Exercise aim.
Each line of the data below containing "none" needs to be listed.

Material for this exercise.
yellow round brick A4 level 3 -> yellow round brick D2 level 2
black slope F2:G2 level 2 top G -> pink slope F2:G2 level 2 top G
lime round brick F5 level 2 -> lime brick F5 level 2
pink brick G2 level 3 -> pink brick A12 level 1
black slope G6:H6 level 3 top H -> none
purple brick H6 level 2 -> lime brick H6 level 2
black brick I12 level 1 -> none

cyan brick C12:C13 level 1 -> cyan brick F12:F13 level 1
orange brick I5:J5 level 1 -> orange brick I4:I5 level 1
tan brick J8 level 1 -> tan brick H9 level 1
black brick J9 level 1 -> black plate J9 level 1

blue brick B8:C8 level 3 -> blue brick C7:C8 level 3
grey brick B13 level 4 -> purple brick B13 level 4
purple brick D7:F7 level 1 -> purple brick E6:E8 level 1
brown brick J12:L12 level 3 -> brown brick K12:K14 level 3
--
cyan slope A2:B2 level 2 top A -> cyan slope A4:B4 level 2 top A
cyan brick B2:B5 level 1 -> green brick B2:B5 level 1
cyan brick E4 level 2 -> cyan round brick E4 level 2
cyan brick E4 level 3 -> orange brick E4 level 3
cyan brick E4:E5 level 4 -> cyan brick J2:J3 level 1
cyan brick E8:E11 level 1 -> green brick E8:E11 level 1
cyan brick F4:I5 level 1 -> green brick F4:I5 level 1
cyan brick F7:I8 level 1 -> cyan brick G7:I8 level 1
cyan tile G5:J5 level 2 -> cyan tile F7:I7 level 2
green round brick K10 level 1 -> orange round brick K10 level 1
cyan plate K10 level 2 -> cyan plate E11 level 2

Result for this exercise.
black slope G6:H6 level 3 top H -> none
black brick I12 level 1 -> none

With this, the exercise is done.